> WHAT YOU WILL DO:
Please restate the records below verbatim, omitting every image they hold.

(Remote sensing images with detections)
---+---
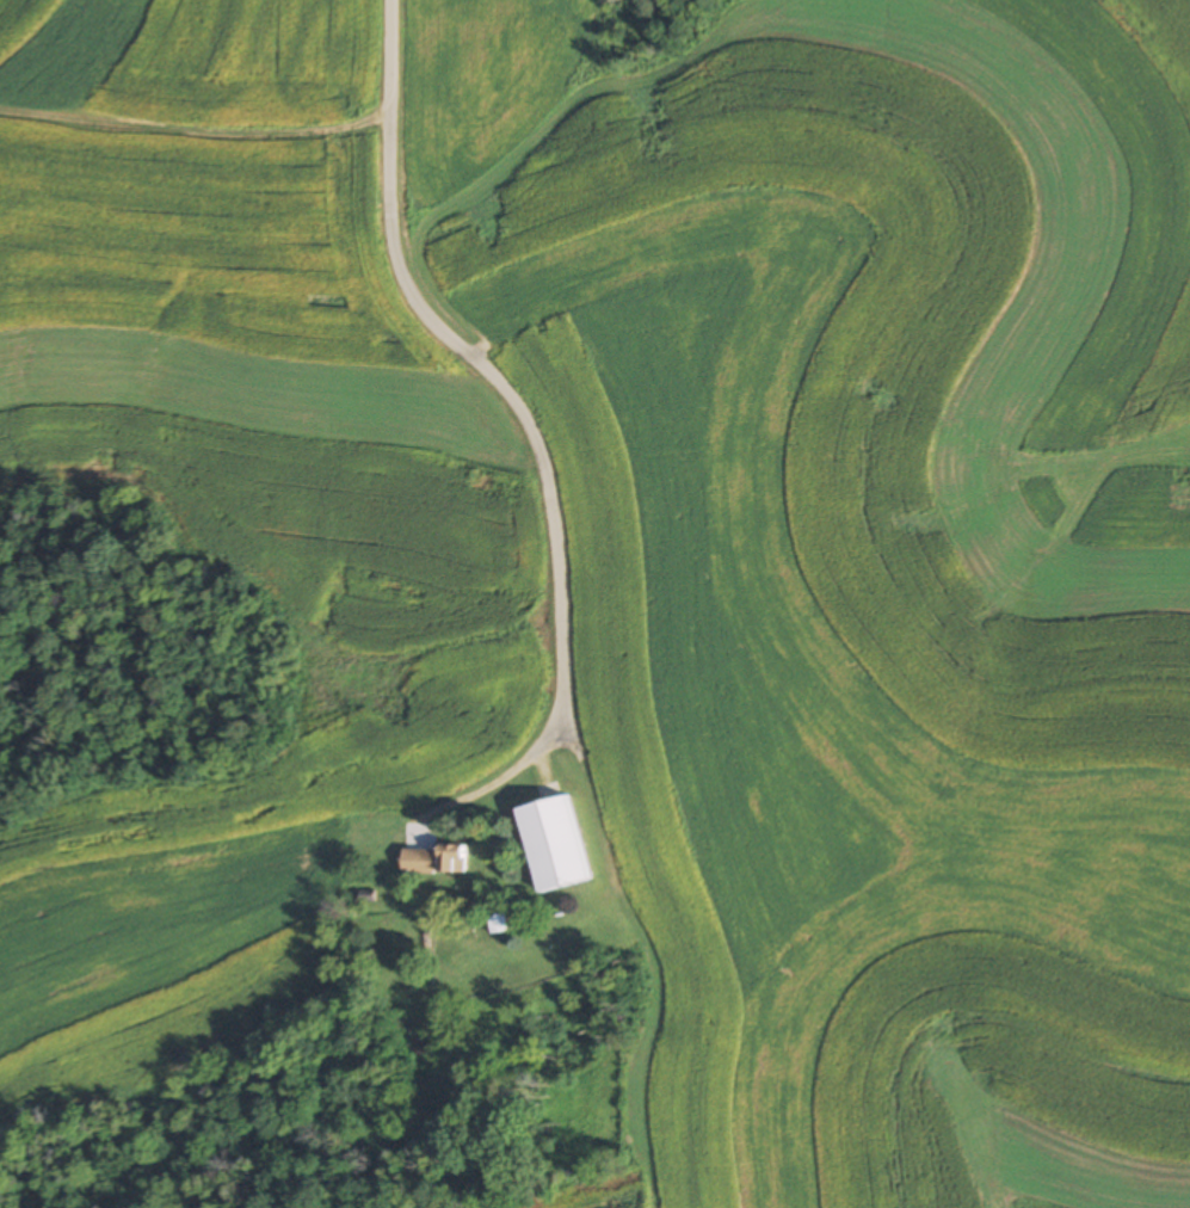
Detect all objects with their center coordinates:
road: (465, 354)
road: (499, 774)
building: (553, 843)
building: (369, 846)
building: (449, 858)
building: (417, 860)

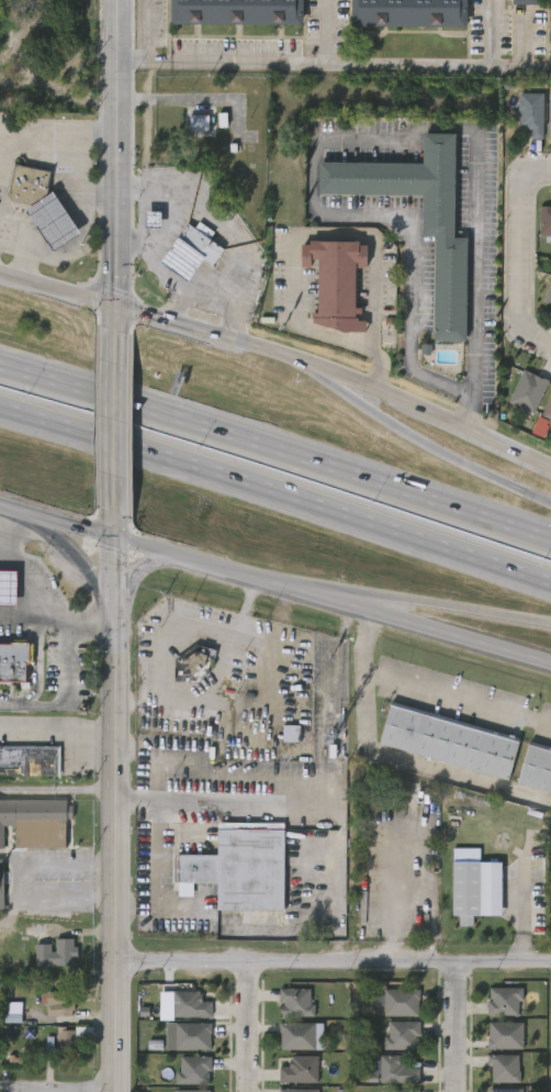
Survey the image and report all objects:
building: (527, 1)
building: (234, 11)
building: (406, 12)
building: (549, 20)
road: (143, 33)
road: (323, 33)
road: (495, 33)
road: (333, 67)
building: (42, 81)
building: (13, 91)
building: (36, 94)
building: (530, 112)
building: (548, 118)
building: (520, 125)
building: (187, 134)
road: (368, 143)
road: (115, 152)
road: (69, 156)
road: (536, 171)
building: (25, 185)
road: (180, 197)
building: (544, 220)
building: (51, 221)
gas station: (51, 221)
building: (142, 230)
road: (322, 232)
building: (445, 236)
building: (198, 241)
road: (230, 241)
road: (74, 244)
road: (521, 253)
road: (15, 256)
road: (150, 260)
building: (180, 260)
gas station: (180, 260)
building: (333, 282)
road: (57, 289)
building: (547, 294)
road: (210, 302)
traffic signals: (114, 305)
road: (114, 318)
road: (536, 342)
road: (337, 372)
road: (335, 383)
building: (530, 391)
building: (517, 402)
building: (548, 412)
road: (113, 421)
road: (276, 449)
road: (454, 459)
road: (276, 490)
road: (111, 525)
road: (13, 535)
traffic signals: (111, 537)
road: (77, 561)
road: (133, 578)
road: (275, 582)
building: (6, 588)
gas station: (6, 588)
road: (365, 598)
road: (341, 599)
road: (476, 609)
road: (19, 613)
road: (40, 613)
road: (180, 627)
building: (14, 660)
building: (194, 664)
road: (36, 671)
road: (429, 685)
road: (252, 705)
building: (446, 741)
building: (279, 744)
building: (28, 759)
building: (536, 767)
road: (308, 797)
road: (118, 814)
building: (35, 821)
building: (242, 868)
road: (17, 883)
building: (2, 886)
building: (464, 890)
road: (509, 914)
building: (57, 954)
road: (336, 962)
building: (45, 963)
building: (503, 1000)
building: (399, 1001)
building: (58, 1002)
building: (294, 1002)
building: (191, 1006)
building: (492, 1011)
building: (47, 1012)
building: (285, 1013)
building: (390, 1013)
building: (179, 1015)
road: (244, 1027)
road: (452, 1027)
building: (5, 1028)
building: (295, 1035)
building: (401, 1035)
building: (504, 1035)
building: (187, 1036)
building: (70, 1037)
building: (390, 1045)
building: (494, 1046)
building: (177, 1047)
building: (60, 1048)
building: (503, 1068)
building: (297, 1070)
building: (194, 1071)
building: (395, 1071)
building: (190, 1090)
building: (296, 1090)
building: (398, 1090)
building: (505, 1090)

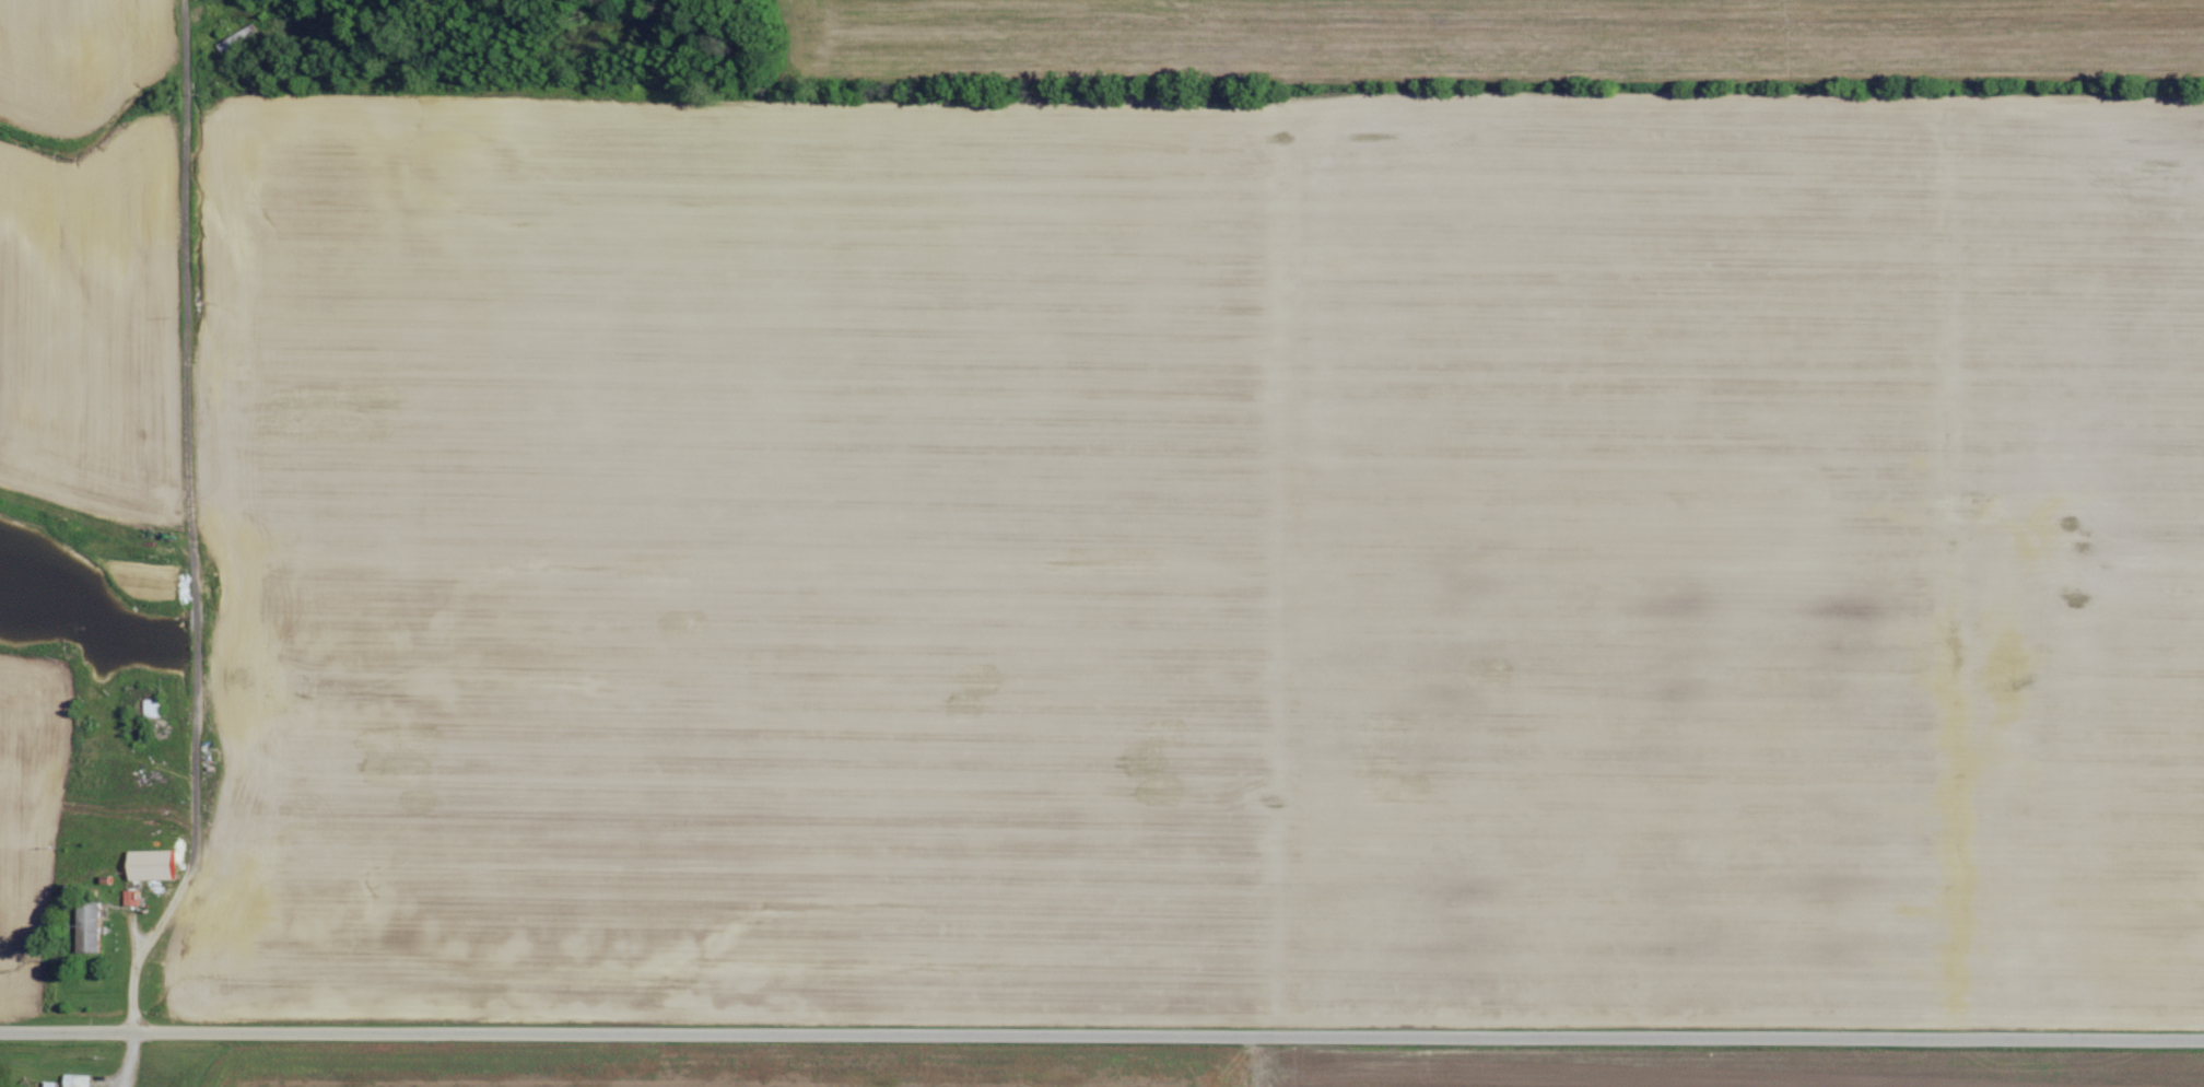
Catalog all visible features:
building: (155, 707)
road: (139, 880)
building: (134, 897)
building: (94, 930)
road: (134, 991)
road: (1102, 1034)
---+---
> FINAL ANSWER:
Detect all objects with their center coordinates:
road: (465, 354)
road: (499, 774)
building: (553, 843)
building: (369, 846)
building: (449, 858)
building: (417, 860)

Survey the image and report all objects:
building: (527, 1)
building: (234, 11)
building: (406, 12)
building: (549, 20)
road: (143, 33)
road: (323, 33)
road: (495, 33)
road: (333, 67)
building: (42, 81)
building: (13, 91)
building: (36, 94)
building: (530, 112)
building: (548, 118)
building: (520, 125)
building: (187, 134)
road: (368, 143)
road: (115, 152)
road: (69, 156)
road: (536, 171)
building: (25, 185)
road: (180, 197)
building: (544, 220)
building: (51, 221)
gas station: (51, 221)
building: (142, 230)
road: (322, 232)
building: (445, 236)
building: (198, 241)
road: (230, 241)
road: (74, 244)
road: (521, 253)
road: (15, 256)
road: (150, 260)
building: (180, 260)
gas station: (180, 260)
building: (333, 282)
road: (57, 289)
building: (547, 294)
road: (210, 302)
traffic signals: (114, 305)
road: (114, 318)
road: (536, 342)
road: (337, 372)
road: (335, 383)
building: (530, 391)
building: (517, 402)
building: (548, 412)
road: (113, 421)
road: (276, 449)
road: (454, 459)
road: (276, 490)
road: (111, 525)
road: (13, 535)
traffic signals: (111, 537)
road: (77, 561)
road: (133, 578)
road: (275, 582)
building: (6, 588)
gas station: (6, 588)
road: (365, 598)
road: (341, 599)
road: (476, 609)
road: (19, 613)
road: (40, 613)
road: (180, 627)
building: (14, 660)
building: (194, 664)
road: (36, 671)
road: (429, 685)
road: (252, 705)
building: (446, 741)
building: (279, 744)
building: (28, 759)
building: (536, 767)
road: (308, 797)
road: (118, 814)
building: (35, 821)
building: (242, 868)
road: (17, 883)
building: (2, 886)
building: (464, 890)
road: (509, 914)
building: (57, 954)
road: (336, 962)
building: (45, 963)
building: (503, 1000)
building: (399, 1001)
building: (58, 1002)
building: (294, 1002)
building: (191, 1006)
building: (492, 1011)
building: (47, 1012)
building: (285, 1013)
building: (390, 1013)
building: (179, 1015)
road: (244, 1027)
road: (452, 1027)
building: (5, 1028)
building: (295, 1035)
building: (401, 1035)
building: (504, 1035)
building: (187, 1036)
building: (70, 1037)
building: (390, 1045)
building: (494, 1046)
building: (177, 1047)
building: (60, 1048)
building: (503, 1068)
building: (297, 1070)
building: (194, 1071)
building: (395, 1071)
building: (190, 1090)
building: (296, 1090)
building: (398, 1090)
building: (505, 1090)

Catalog all visible features:
building: (155, 707)
road: (139, 880)
building: (134, 897)
building: (94, 930)
road: (134, 991)
road: (1102, 1034)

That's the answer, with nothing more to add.